Your answer should consist solely of the lines from the first line of the data through the line with "top (4th from left)", each reproduced exactly.

Records from a dataset
BEGIN
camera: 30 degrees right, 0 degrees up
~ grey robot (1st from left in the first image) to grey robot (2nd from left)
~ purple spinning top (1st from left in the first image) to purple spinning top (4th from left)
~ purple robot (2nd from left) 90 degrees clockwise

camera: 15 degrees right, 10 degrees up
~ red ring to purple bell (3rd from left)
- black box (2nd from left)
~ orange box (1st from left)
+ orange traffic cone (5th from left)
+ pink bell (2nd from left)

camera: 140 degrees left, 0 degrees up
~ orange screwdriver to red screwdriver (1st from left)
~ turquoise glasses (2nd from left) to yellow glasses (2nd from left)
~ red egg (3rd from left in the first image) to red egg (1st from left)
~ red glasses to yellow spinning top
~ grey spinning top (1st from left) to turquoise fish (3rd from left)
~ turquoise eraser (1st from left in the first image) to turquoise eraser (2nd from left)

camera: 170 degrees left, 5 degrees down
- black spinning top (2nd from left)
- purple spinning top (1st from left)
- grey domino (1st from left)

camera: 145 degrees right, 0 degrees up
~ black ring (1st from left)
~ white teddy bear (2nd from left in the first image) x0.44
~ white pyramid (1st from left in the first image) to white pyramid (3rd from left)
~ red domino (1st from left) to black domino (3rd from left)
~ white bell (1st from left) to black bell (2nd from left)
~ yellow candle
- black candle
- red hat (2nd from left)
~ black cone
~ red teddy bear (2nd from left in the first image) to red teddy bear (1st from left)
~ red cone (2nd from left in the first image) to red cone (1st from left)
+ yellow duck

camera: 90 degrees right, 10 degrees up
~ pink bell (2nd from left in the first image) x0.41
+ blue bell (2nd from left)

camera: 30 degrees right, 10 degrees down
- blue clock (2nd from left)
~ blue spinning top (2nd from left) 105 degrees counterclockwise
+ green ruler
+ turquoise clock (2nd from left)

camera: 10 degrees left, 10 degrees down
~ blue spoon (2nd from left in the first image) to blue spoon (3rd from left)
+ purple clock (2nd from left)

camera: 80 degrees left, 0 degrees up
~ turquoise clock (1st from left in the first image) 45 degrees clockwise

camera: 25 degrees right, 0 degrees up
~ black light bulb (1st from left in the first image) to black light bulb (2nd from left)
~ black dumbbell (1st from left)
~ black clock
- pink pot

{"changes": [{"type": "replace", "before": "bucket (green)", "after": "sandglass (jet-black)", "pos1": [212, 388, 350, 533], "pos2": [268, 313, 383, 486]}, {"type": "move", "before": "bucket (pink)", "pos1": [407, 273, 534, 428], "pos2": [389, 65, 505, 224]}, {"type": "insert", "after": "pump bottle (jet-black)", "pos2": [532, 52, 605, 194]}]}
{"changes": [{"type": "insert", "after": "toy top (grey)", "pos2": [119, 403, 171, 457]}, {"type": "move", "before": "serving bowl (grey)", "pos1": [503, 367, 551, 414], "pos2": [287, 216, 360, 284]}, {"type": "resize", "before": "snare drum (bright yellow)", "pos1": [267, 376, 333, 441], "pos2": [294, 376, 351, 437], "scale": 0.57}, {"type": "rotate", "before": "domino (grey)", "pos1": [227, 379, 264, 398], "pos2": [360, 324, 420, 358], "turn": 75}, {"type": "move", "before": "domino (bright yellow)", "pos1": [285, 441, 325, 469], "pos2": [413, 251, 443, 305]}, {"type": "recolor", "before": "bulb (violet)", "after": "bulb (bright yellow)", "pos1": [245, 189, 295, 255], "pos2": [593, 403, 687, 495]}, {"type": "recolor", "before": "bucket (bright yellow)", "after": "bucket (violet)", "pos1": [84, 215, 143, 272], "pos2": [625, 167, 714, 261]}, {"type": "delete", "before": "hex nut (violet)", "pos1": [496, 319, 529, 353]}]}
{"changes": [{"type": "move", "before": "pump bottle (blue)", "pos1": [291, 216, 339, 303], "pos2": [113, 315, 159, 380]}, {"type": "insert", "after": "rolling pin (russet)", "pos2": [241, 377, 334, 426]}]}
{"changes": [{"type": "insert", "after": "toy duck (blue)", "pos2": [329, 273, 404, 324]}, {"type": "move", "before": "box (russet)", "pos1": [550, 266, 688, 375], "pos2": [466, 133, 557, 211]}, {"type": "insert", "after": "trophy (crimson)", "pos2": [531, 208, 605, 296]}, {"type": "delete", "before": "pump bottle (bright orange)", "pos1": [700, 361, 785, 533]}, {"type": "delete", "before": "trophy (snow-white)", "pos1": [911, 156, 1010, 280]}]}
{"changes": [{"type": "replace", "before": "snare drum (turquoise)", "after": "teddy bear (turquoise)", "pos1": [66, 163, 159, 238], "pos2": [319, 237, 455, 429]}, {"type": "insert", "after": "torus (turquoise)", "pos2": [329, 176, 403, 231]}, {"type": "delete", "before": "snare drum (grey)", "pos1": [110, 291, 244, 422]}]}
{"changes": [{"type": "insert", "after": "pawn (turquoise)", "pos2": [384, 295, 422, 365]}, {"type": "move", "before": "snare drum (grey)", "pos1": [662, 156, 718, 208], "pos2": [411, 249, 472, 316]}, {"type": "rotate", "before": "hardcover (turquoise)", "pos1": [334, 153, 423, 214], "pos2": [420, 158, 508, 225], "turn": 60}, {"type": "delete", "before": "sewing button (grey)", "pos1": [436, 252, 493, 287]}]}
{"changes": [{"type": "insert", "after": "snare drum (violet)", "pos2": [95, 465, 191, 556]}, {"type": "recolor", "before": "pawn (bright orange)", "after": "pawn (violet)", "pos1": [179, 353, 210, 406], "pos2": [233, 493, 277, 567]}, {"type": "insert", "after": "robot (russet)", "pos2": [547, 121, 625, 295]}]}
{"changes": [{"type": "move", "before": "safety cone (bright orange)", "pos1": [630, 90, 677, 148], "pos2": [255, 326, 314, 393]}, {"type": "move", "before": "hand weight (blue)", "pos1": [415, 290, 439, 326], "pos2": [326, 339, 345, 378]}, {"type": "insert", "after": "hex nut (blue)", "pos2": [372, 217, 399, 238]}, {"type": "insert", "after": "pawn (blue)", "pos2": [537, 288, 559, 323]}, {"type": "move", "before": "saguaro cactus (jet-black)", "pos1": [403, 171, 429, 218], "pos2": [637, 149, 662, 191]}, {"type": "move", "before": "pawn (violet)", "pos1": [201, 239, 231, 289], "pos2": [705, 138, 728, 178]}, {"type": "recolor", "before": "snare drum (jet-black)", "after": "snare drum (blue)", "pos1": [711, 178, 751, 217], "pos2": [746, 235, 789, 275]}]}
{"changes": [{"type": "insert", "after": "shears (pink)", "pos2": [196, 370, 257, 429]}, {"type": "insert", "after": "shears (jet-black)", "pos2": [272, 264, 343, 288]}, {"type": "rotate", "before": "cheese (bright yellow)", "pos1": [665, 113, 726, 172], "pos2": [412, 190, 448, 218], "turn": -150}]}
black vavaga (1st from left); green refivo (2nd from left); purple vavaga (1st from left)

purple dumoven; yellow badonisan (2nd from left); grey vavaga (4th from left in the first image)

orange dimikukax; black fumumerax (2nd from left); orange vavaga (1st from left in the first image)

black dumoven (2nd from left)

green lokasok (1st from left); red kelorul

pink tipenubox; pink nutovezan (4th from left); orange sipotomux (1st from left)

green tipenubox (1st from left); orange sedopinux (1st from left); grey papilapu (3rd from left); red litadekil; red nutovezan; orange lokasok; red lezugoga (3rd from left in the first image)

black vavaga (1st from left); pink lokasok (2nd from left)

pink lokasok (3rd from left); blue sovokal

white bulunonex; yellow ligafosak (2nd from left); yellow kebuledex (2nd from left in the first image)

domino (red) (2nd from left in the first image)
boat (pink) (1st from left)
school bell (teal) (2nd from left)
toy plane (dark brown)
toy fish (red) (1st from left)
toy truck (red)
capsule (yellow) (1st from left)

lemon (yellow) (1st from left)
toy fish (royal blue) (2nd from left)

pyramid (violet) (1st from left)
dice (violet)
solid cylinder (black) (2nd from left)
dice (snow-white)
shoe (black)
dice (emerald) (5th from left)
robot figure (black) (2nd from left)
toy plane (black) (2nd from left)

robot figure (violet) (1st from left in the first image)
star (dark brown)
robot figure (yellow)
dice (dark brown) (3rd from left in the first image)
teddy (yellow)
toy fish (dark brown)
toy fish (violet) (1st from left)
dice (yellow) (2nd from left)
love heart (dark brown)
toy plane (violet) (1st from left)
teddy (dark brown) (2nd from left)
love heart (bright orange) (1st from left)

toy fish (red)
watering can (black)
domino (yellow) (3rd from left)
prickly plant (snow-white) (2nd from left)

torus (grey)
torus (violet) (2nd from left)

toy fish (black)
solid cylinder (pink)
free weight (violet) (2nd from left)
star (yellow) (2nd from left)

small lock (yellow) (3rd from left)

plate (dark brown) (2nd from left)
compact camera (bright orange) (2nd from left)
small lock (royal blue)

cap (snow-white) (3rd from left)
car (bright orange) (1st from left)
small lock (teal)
END
» **Task output**
camera: 30 degrees right, 0 degrees up
~ grey robot (1st from left in the first image) to grey robot (2nd from left)
~ purple spinning top (1st from left in the first image) to purple spinning top (4th from left)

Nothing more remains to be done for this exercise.